▸ **Assignment**
Each line in the data must be reproduced as written, except for any picture.

▸ **Input material**
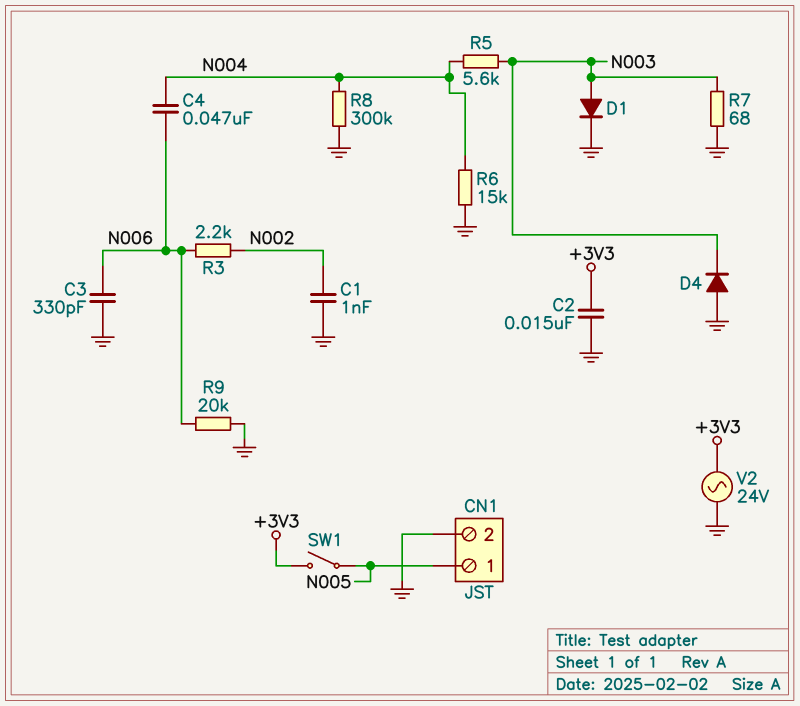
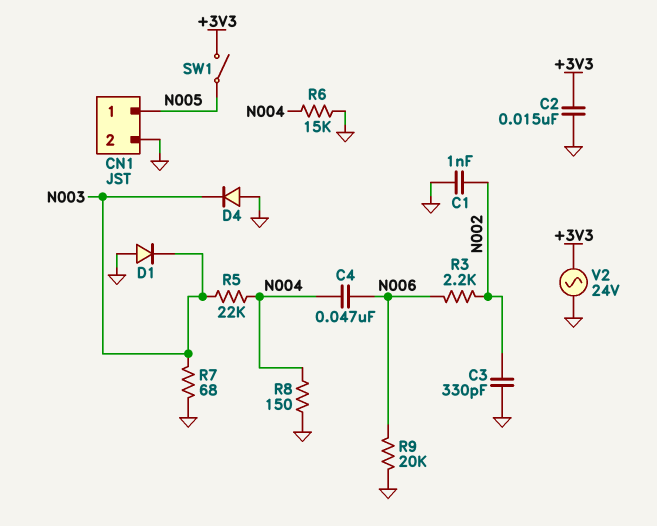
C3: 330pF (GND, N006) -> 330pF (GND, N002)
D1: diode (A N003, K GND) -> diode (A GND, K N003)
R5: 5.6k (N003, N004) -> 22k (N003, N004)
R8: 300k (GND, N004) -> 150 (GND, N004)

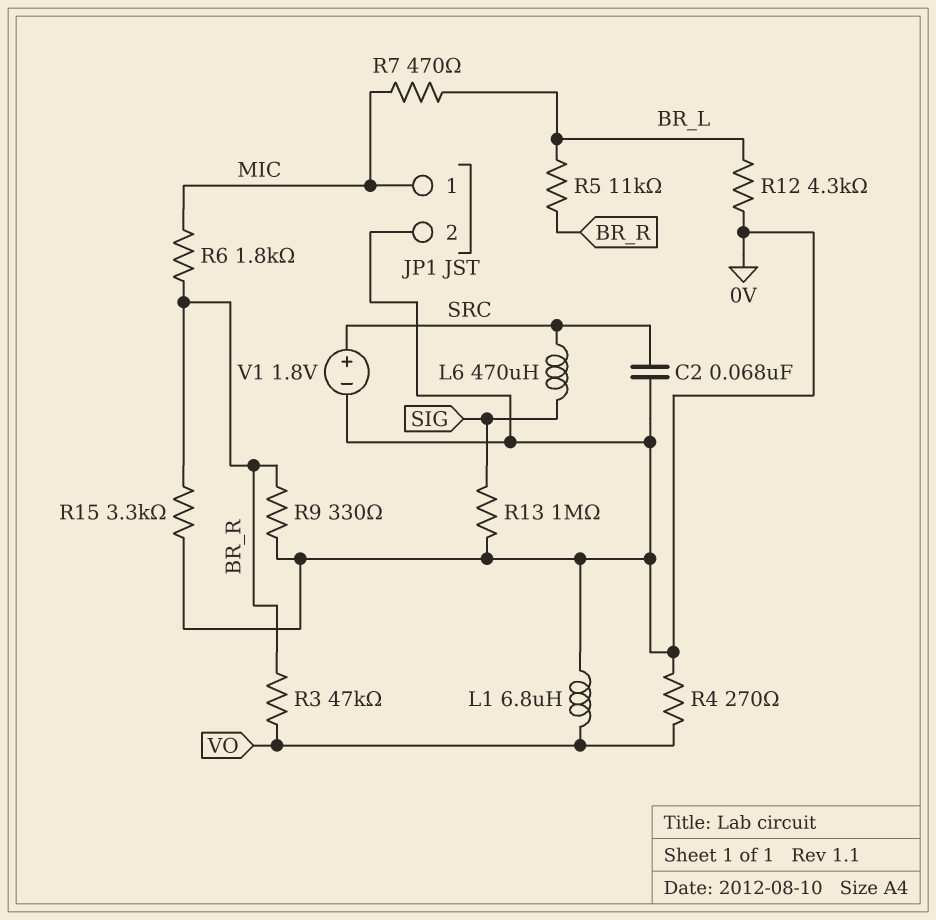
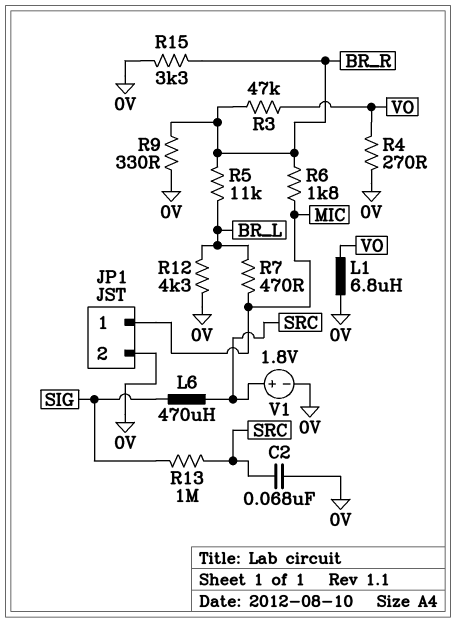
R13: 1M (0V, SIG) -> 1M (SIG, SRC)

▸ **Answer**
C3: 330pF (GND, N006) -> 330pF (GND, N002)
D1: diode (A N003, K GND) -> diode (A GND, K N003)
R5: 5.6k (N003, N004) -> 22k (N003, N004)
R8: 300k (GND, N004) -> 150 (GND, N004)

R13: 1M (0V, SIG) -> 1M (SIG, SRC)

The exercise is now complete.